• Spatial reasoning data

====

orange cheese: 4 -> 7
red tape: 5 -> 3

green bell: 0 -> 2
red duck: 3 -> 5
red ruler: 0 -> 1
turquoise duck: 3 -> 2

====

• What to do
Exact copies of the lines from the one containing "green bell: 0 -> 2" through the final line of the records are all the answer should hold.

• Exercise response
green bell: 0 -> 2
red duck: 3 -> 5
red ruler: 0 -> 1
turquoise duck: 3 -> 2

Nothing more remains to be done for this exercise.